◆ **THE DATA**
##############################
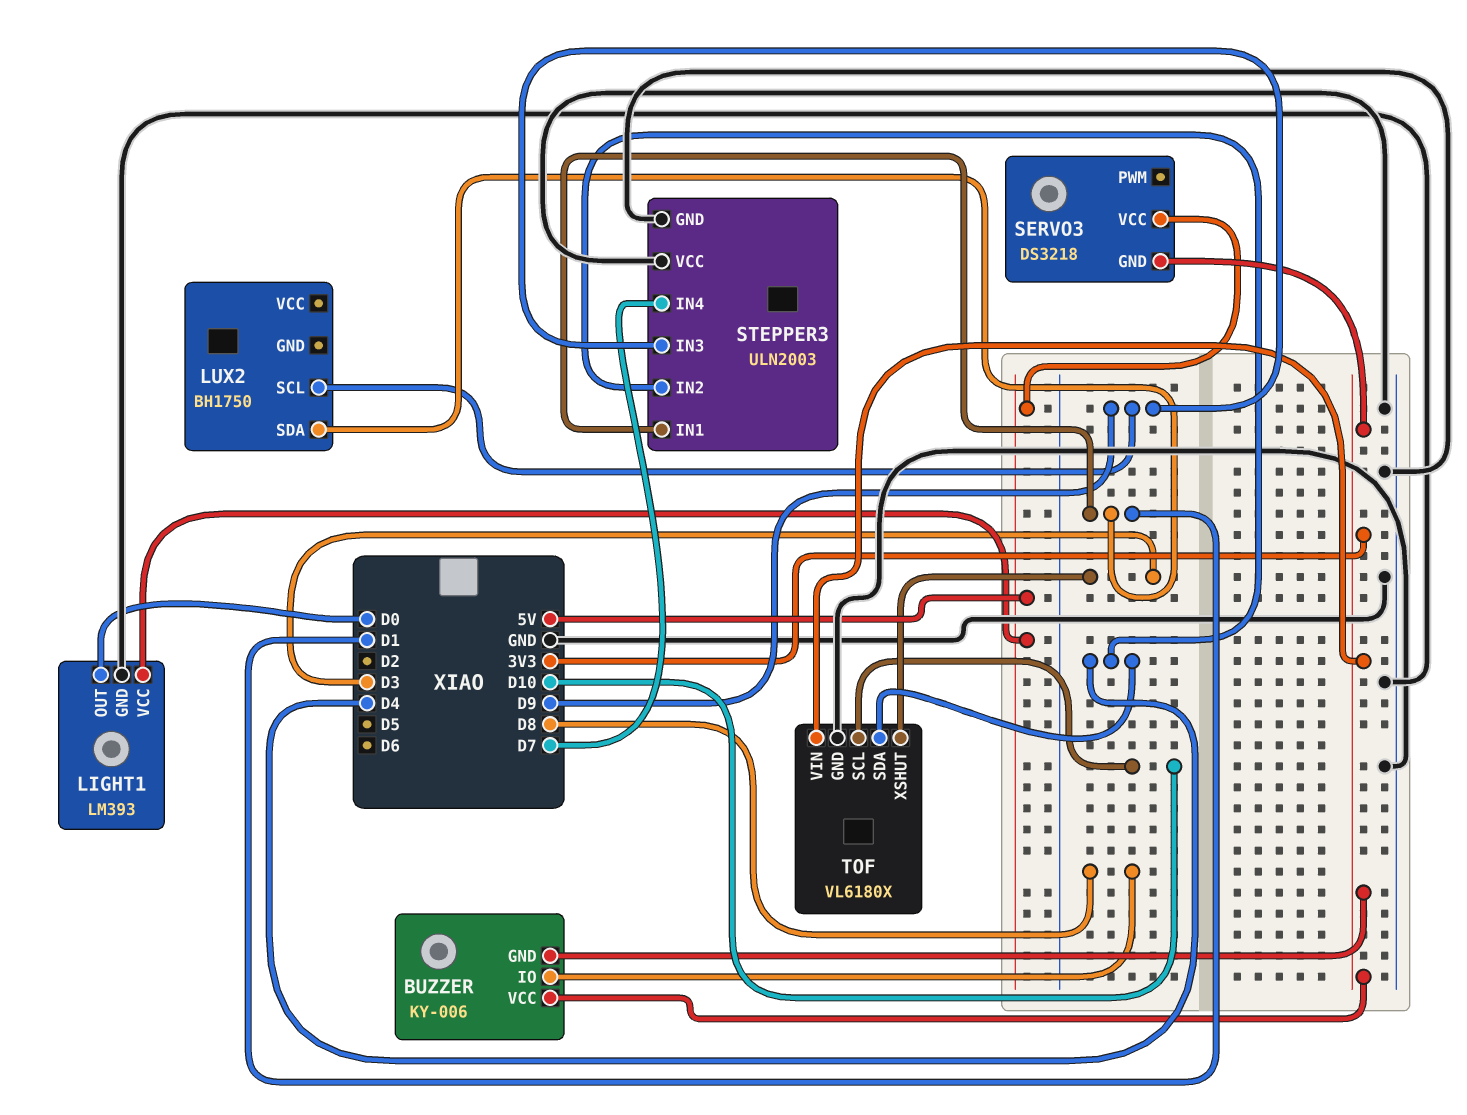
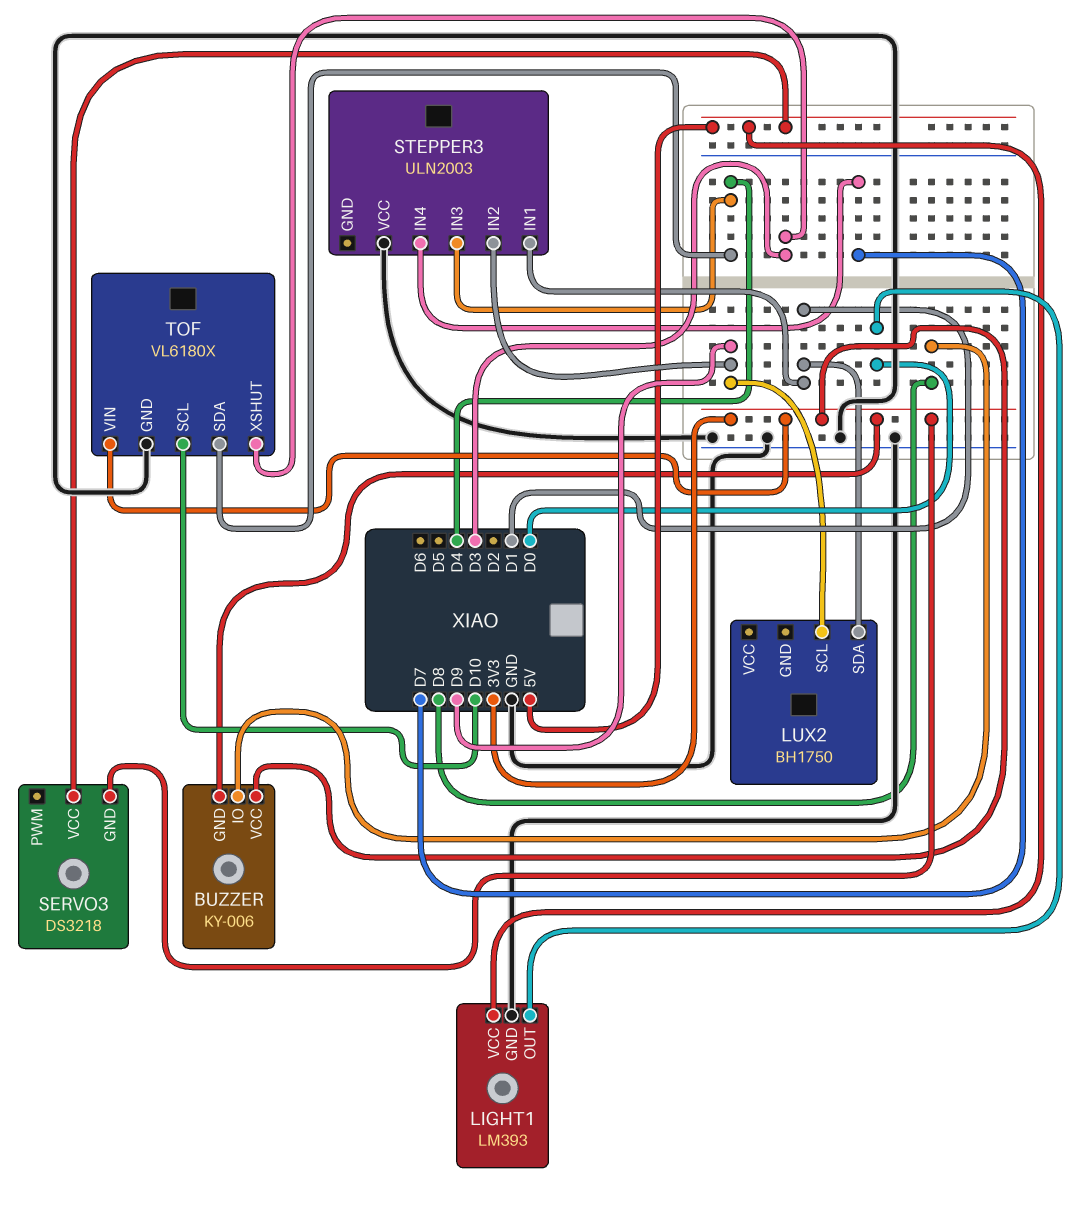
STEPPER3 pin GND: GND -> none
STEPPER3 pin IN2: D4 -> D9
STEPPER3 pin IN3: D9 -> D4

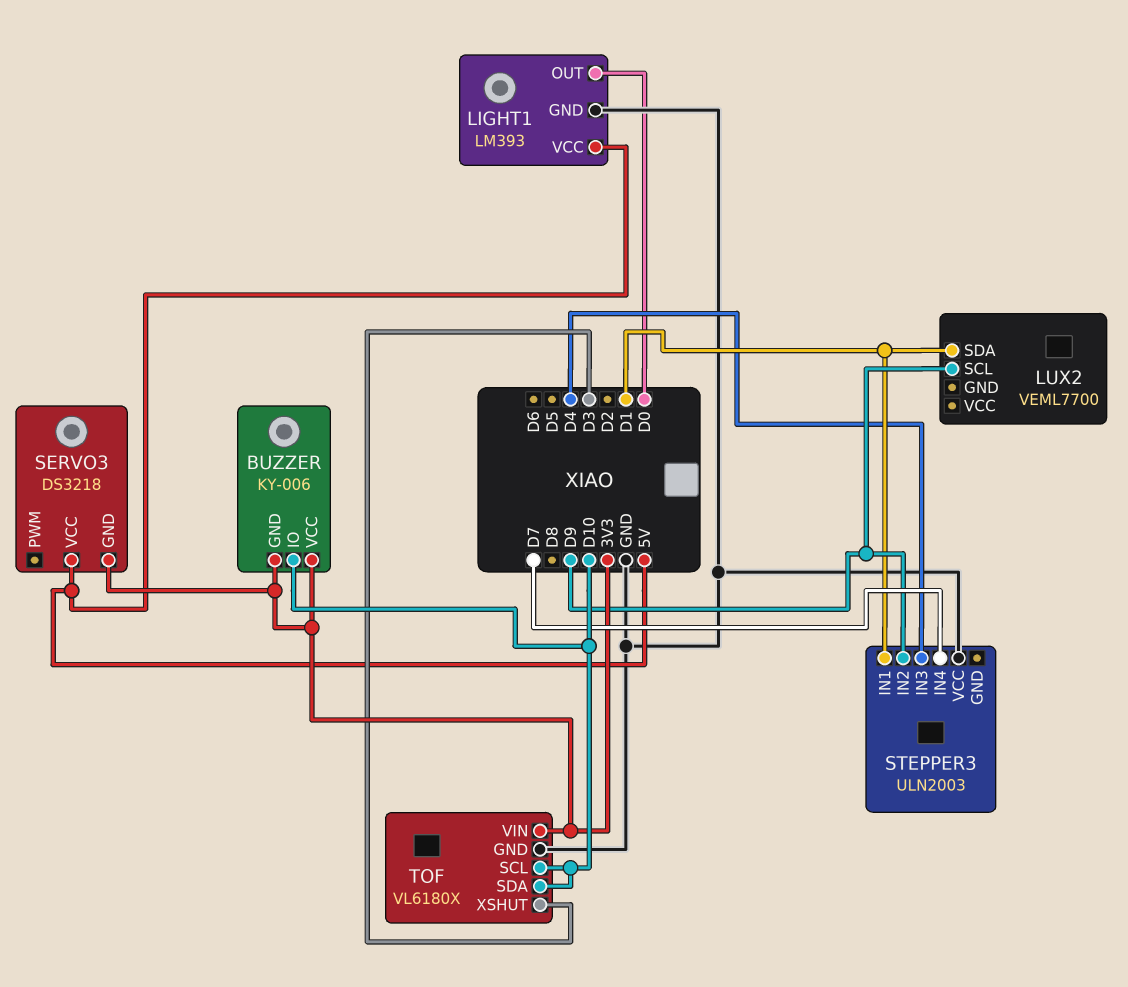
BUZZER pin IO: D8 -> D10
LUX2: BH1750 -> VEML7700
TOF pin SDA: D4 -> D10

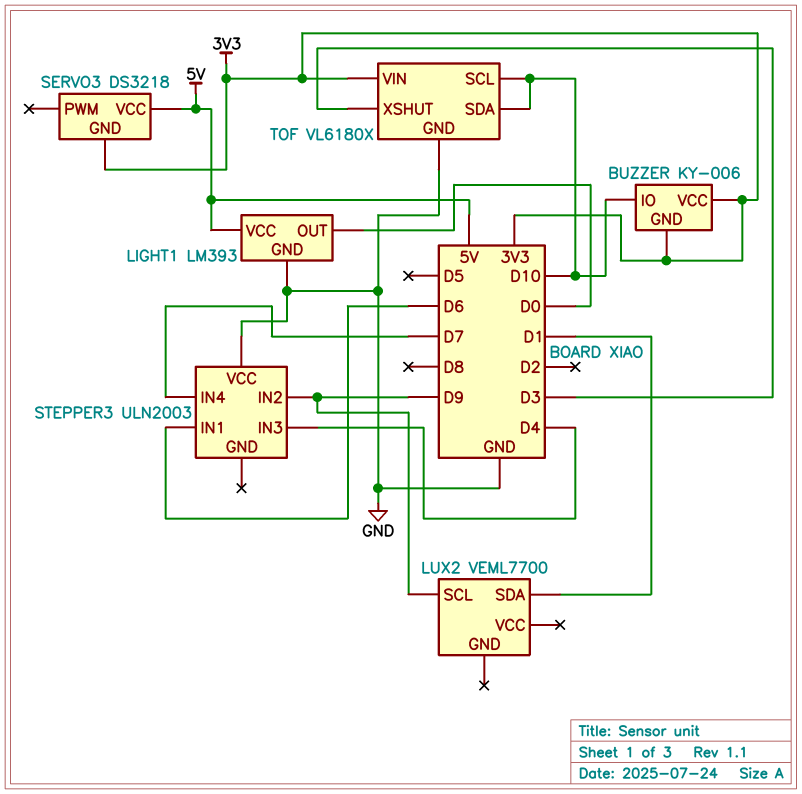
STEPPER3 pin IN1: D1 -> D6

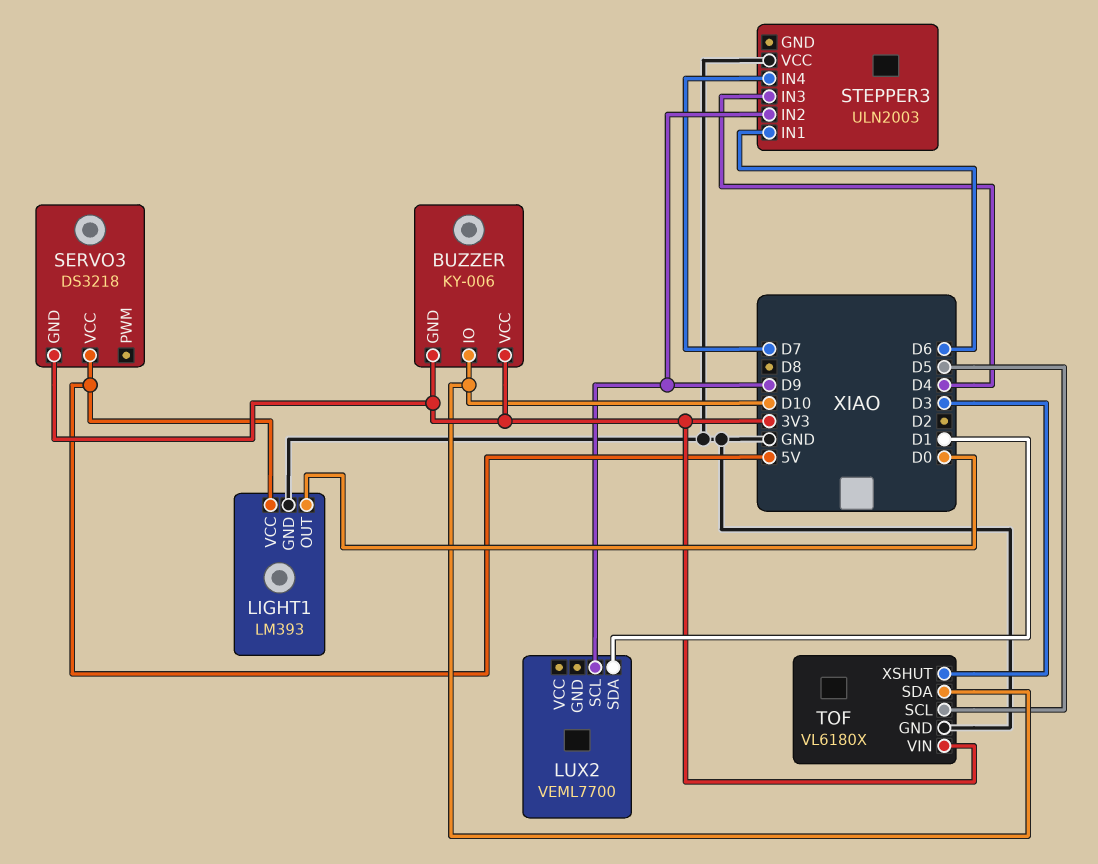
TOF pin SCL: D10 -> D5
##############################
◆ **PROBLEM REQUIREMENTS**
Please return all of the entries word for word, excluding the pictures.

◆ **TASK ANSWER**
STEPPER3 pin GND: GND -> none
STEPPER3 pin IN2: D4 -> D9
STEPPER3 pin IN3: D9 -> D4

BUZZER pin IO: D8 -> D10
LUX2: BH1750 -> VEML7700
TOF pin SDA: D4 -> D10

STEPPER3 pin IN1: D1 -> D6

TOF pin SCL: D10 -> D5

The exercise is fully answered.